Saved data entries

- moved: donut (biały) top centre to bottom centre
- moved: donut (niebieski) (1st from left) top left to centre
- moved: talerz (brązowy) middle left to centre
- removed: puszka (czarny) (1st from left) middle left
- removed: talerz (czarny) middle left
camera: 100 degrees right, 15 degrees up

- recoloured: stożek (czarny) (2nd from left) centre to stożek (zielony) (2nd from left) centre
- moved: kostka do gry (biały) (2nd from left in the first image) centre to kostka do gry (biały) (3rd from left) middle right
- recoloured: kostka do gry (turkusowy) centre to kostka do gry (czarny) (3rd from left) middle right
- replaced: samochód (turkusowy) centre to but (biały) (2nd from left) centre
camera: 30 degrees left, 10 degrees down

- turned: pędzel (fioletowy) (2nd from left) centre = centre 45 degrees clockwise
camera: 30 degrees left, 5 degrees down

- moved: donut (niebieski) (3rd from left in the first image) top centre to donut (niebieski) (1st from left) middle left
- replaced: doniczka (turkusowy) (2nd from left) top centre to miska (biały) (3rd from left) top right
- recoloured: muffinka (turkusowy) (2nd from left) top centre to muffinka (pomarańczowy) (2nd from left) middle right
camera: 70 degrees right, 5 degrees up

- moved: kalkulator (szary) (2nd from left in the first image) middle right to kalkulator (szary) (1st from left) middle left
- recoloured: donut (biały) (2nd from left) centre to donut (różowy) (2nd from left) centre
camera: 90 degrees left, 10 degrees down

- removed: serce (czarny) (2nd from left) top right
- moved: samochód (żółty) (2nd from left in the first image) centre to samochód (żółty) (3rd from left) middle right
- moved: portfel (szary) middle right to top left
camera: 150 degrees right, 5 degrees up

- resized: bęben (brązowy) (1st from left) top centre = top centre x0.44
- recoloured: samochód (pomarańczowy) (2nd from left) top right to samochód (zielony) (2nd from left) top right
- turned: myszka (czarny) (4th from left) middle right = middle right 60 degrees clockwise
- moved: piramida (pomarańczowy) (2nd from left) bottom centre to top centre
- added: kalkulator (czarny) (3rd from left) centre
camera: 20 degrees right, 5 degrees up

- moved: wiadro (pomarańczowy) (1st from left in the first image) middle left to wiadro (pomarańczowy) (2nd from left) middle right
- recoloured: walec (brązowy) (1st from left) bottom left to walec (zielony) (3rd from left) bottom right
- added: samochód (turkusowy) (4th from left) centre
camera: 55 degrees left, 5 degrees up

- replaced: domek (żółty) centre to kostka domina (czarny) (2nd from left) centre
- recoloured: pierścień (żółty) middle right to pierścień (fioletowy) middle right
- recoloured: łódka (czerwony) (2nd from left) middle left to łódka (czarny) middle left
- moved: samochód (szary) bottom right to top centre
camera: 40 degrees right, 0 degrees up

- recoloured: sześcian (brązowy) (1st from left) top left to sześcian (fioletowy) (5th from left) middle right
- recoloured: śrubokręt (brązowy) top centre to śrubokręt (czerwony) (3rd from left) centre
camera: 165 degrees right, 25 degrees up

REQUIRED WORK
The expected output is each line of the records above that includes the word "czerwony".

EXERCISE RESULT
- recoloured: łódka (czerwony) (2nd from left) middle left to łódka (czarny) middle left
- recoloured: śrubokręt (brązowy) top centre to śrubokręt (czerwony) (3rd from left) centre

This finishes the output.